§ **Directions for this task**
Write the records out exactly as they read, but not the pictures.

§ **Input for this task**
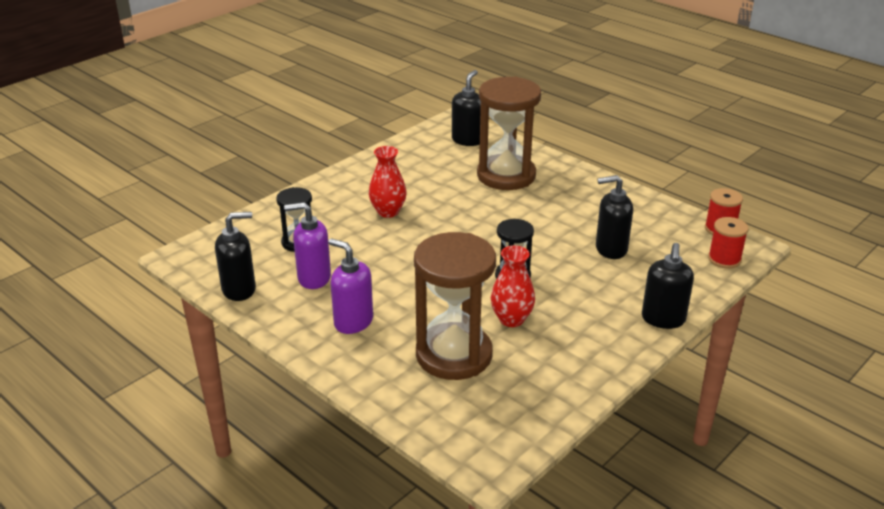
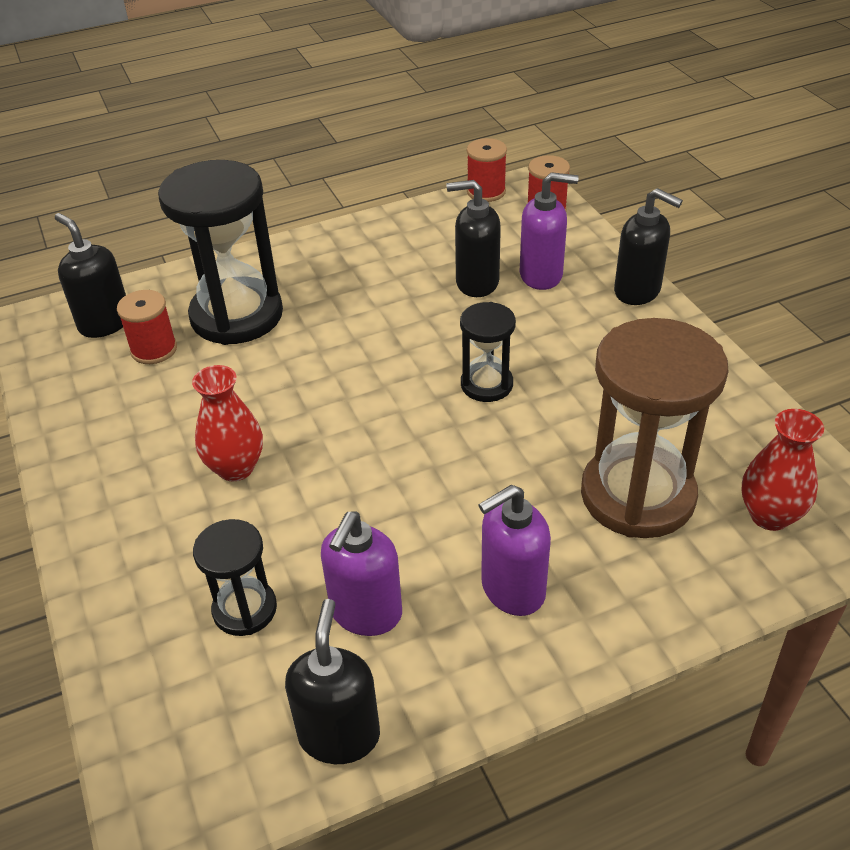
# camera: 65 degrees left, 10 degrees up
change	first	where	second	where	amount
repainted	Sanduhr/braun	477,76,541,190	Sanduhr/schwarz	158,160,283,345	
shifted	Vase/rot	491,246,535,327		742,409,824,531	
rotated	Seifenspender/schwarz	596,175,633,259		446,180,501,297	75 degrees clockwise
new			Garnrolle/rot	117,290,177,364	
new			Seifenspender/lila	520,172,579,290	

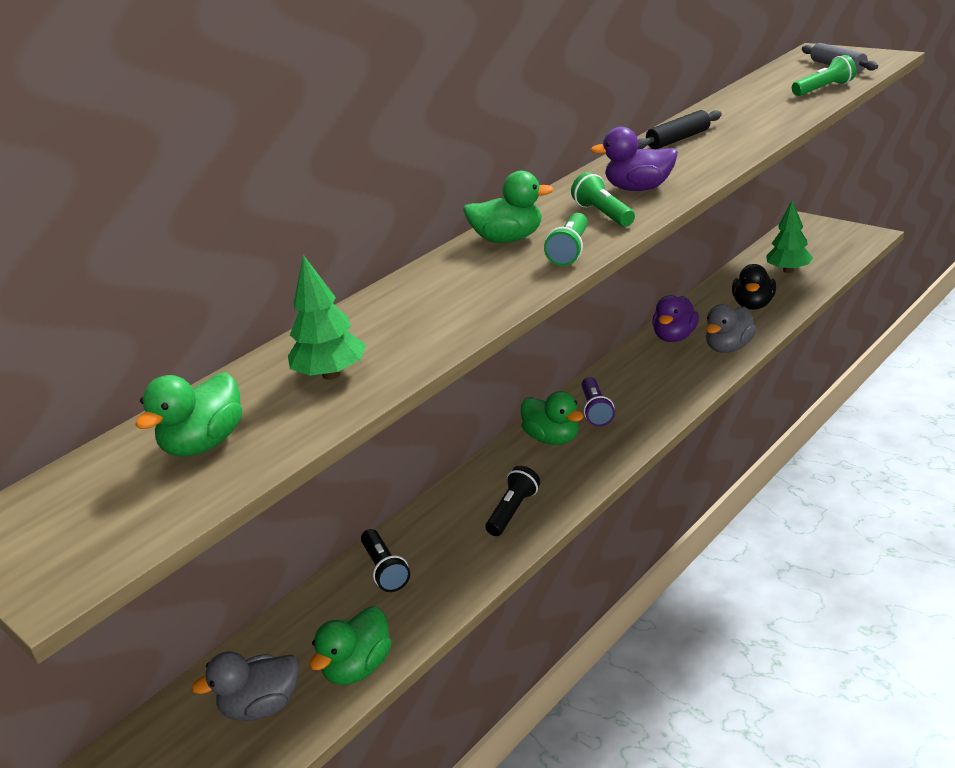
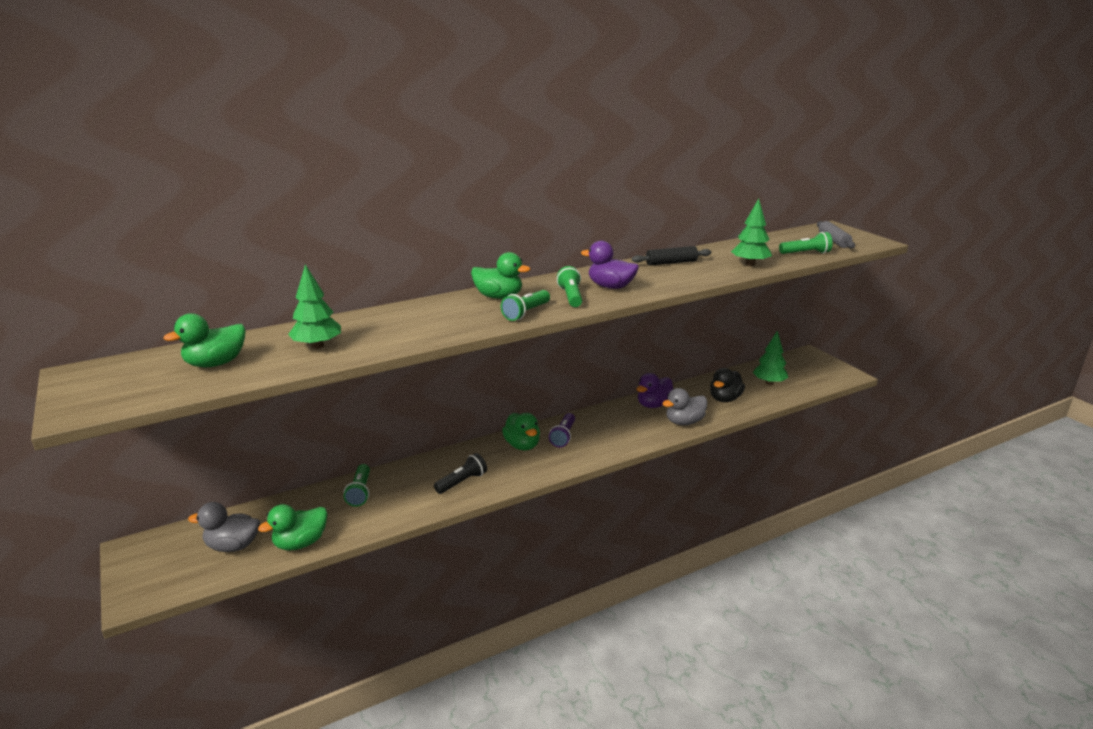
# camera: 15 degrees right, 5 degrees down
change	first	where	second	where	amount
repainted	Taschenlampe/schwarz	361,529,410,592	Taschenlampe/grün	344,464,370,507	
new			Baum/grün	731,199,772,266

§ **Final answer**
# camera: 65 degrees left, 10 degrees up
change	first	where	second	where	amount
repainted	Sanduhr/braun	477,76,541,190	Sanduhr/schwarz	158,160,283,345	
shifted	Vase/rot	491,246,535,327		742,409,824,531	
rotated	Seifenspender/schwarz	596,175,633,259		446,180,501,297	75 degrees clockwise
new			Garnrolle/rot	117,290,177,364	
new			Seifenspender/lila	520,172,579,290	

# camera: 15 degrees right, 5 degrees down
change	first	where	second	where	amount
repainted	Taschenlampe/schwarz	361,529,410,592	Taschenlampe/grün	344,464,370,507	
new			Baum/grün	731,199,772,266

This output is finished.